Revision comparison data
++++++++++

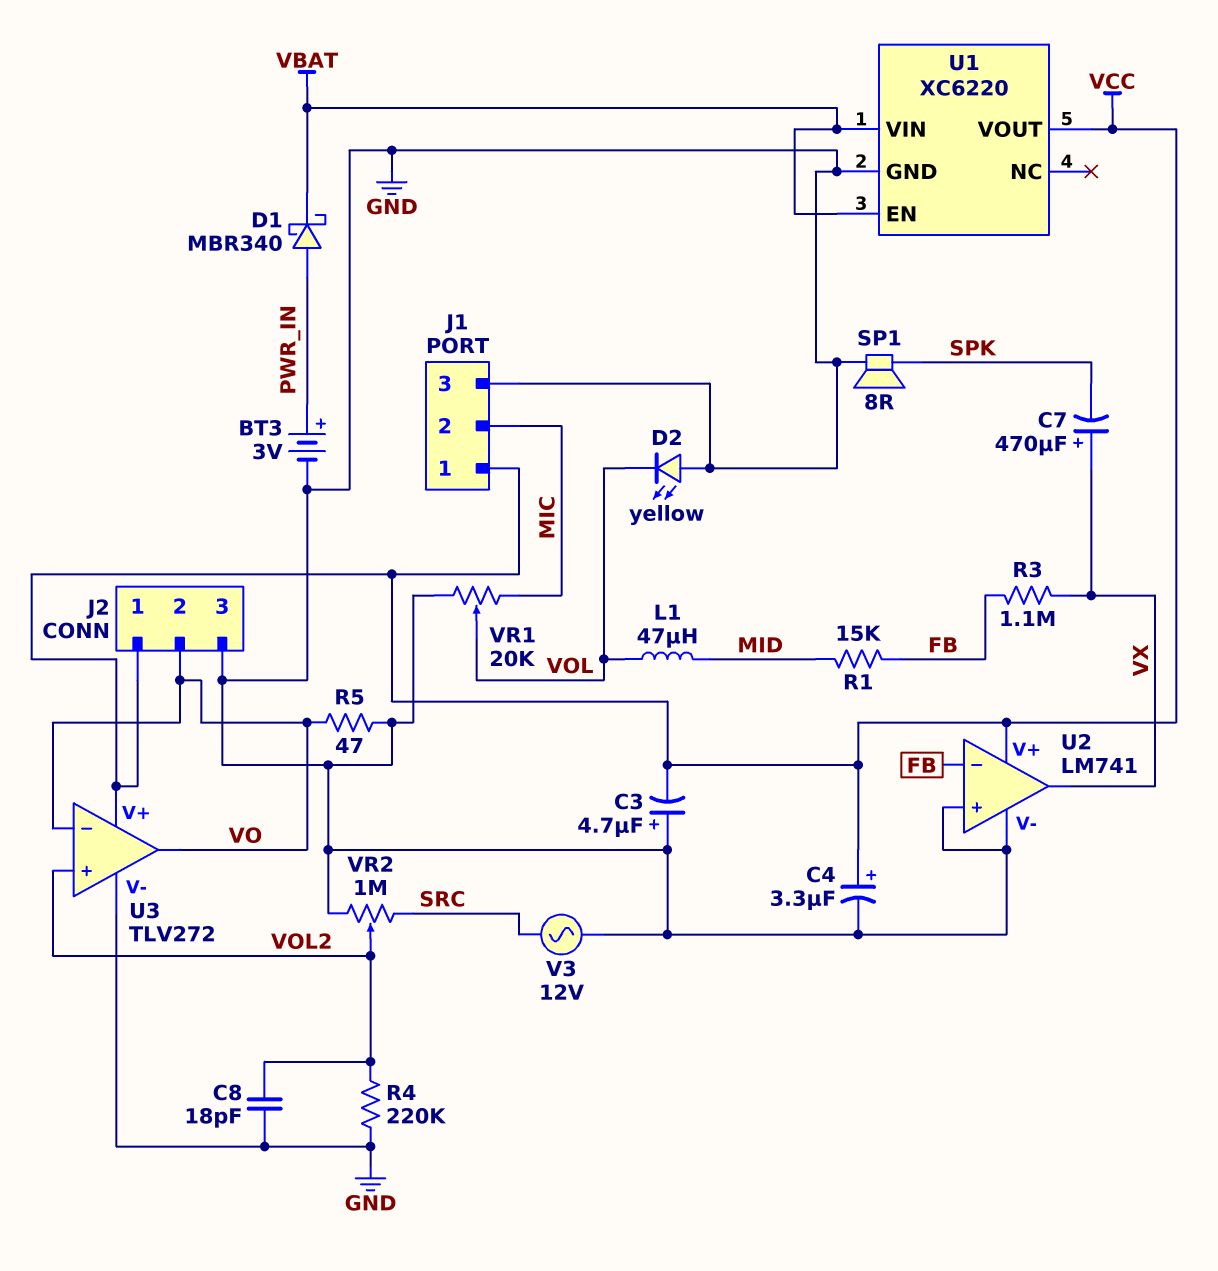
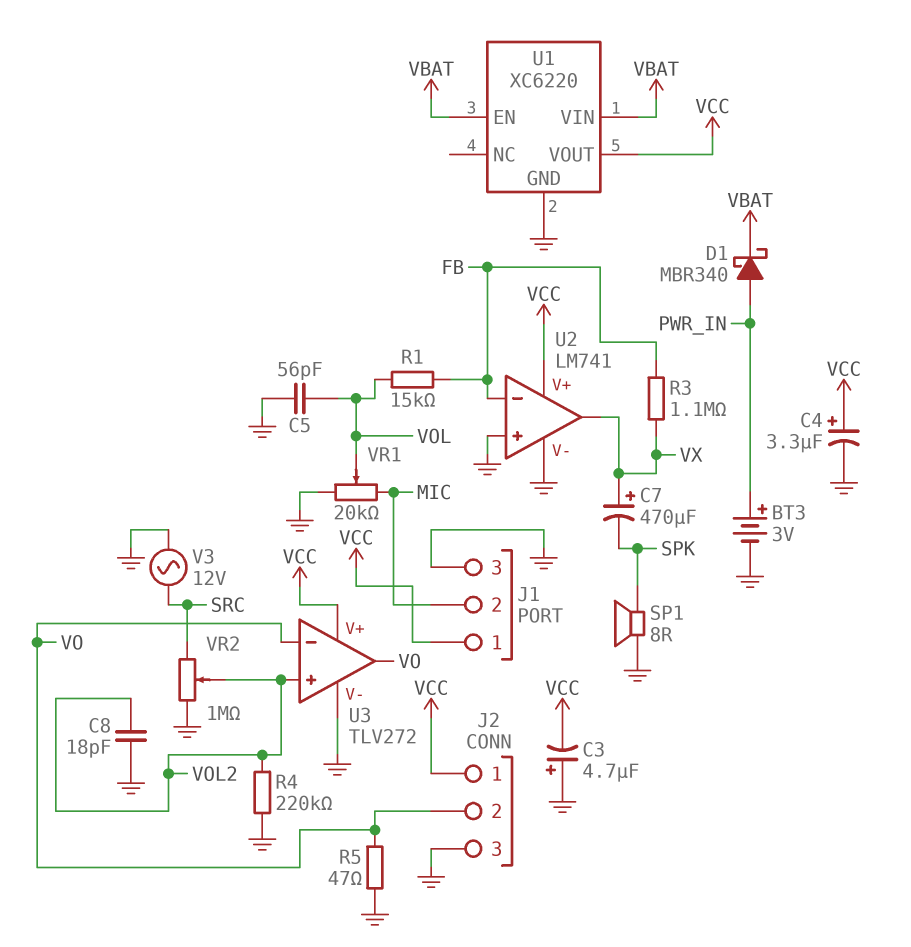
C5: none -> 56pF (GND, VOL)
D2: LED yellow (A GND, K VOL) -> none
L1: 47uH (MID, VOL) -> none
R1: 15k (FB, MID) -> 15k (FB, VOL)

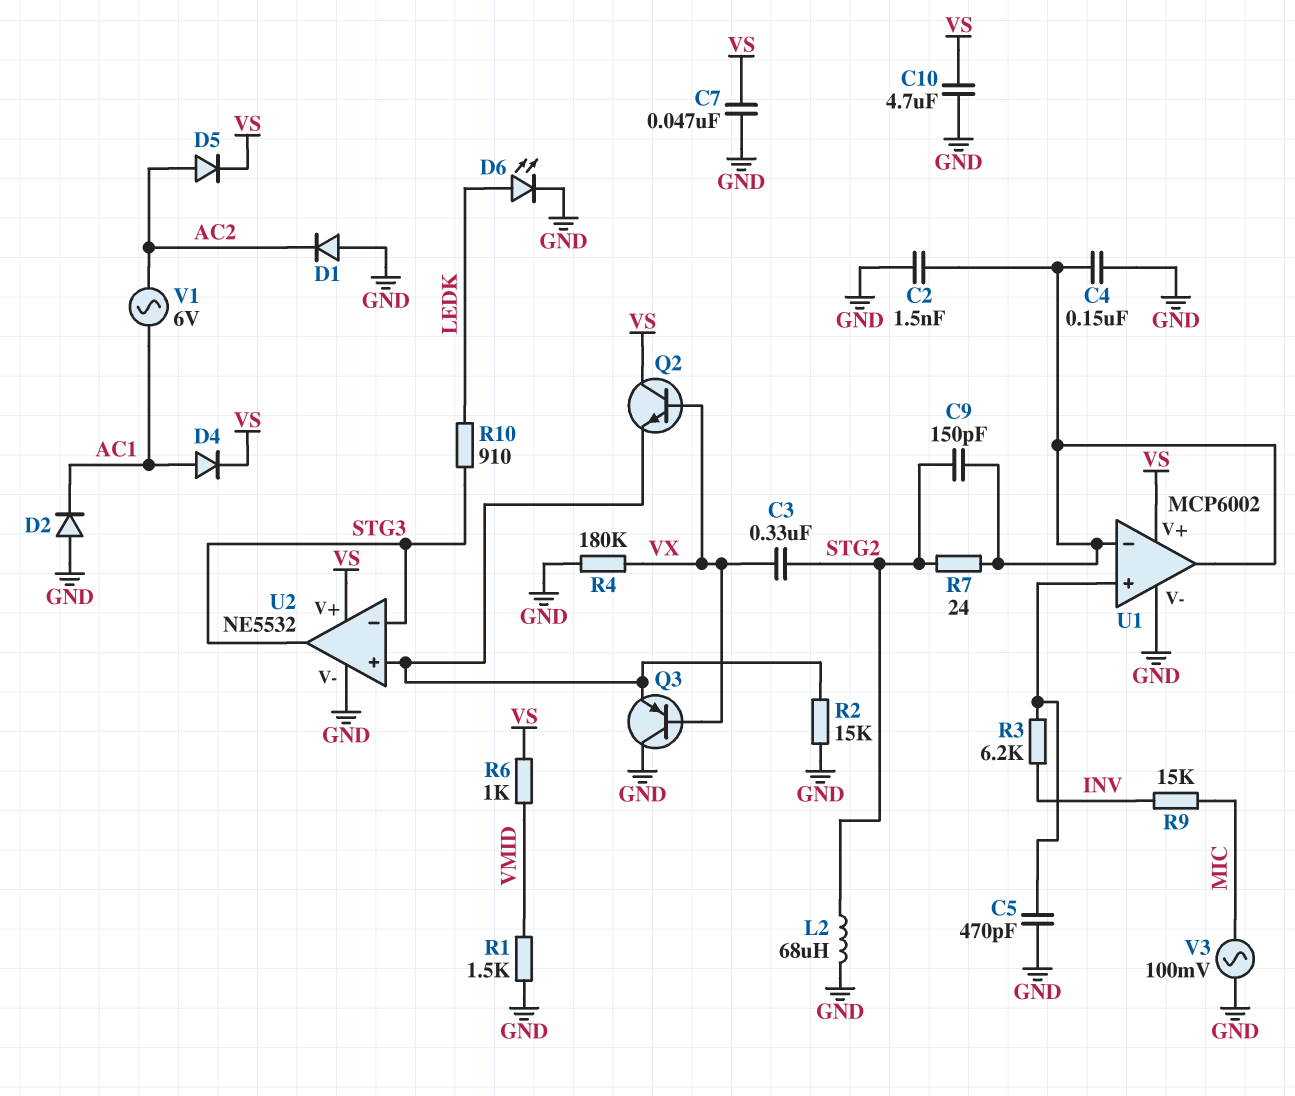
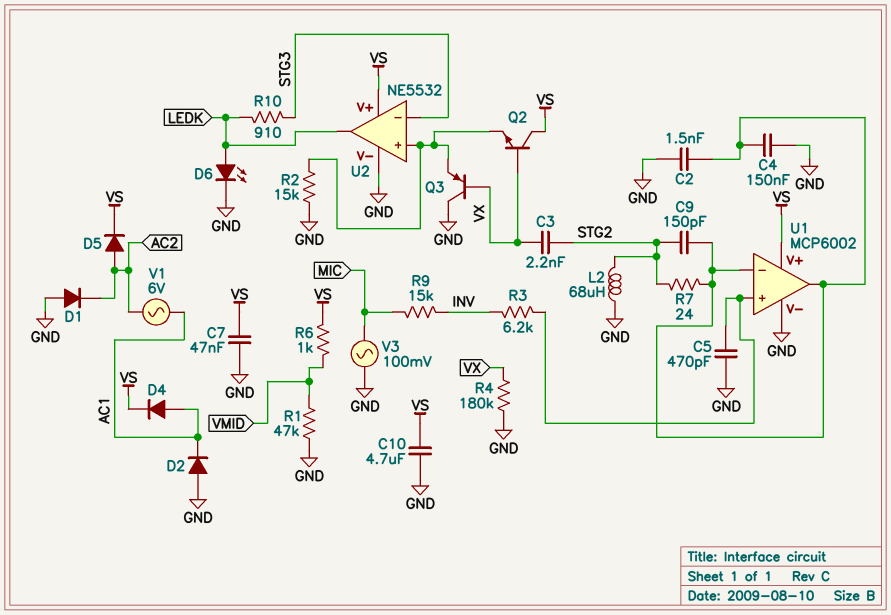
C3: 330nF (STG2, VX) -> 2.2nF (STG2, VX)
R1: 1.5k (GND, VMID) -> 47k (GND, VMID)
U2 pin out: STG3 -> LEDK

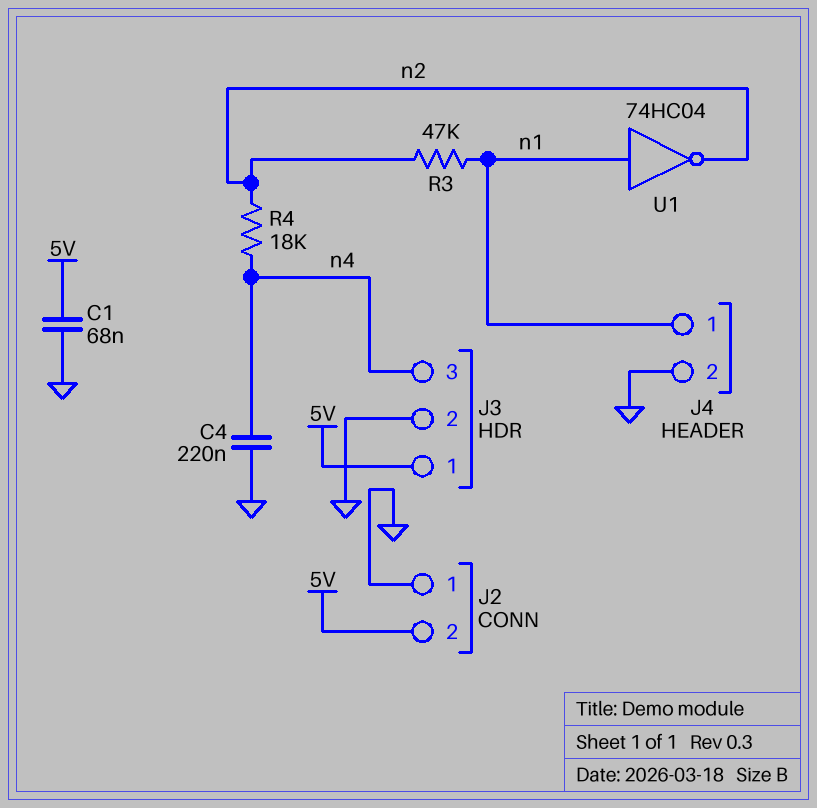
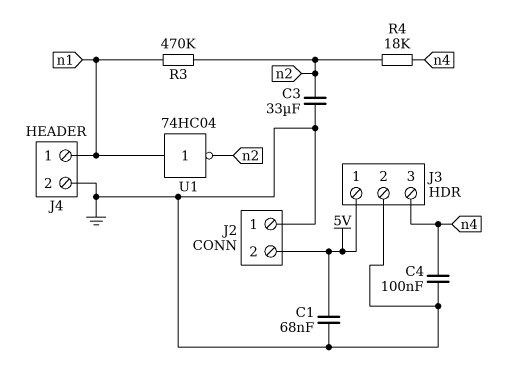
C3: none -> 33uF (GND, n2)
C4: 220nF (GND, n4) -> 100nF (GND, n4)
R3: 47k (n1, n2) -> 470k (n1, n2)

++++++++++

What is needed: All lines from the line containing "C3: none -> 33uF (GND, n2)" through the last line of the data are to be repeated exactly; no other line belongs in the answer.

Written response:
C3: none -> 33uF (GND, n2)
C4: 220nF (GND, n4) -> 100nF (GND, n4)
R3: 47k (n1, n2) -> 470k (n1, n2)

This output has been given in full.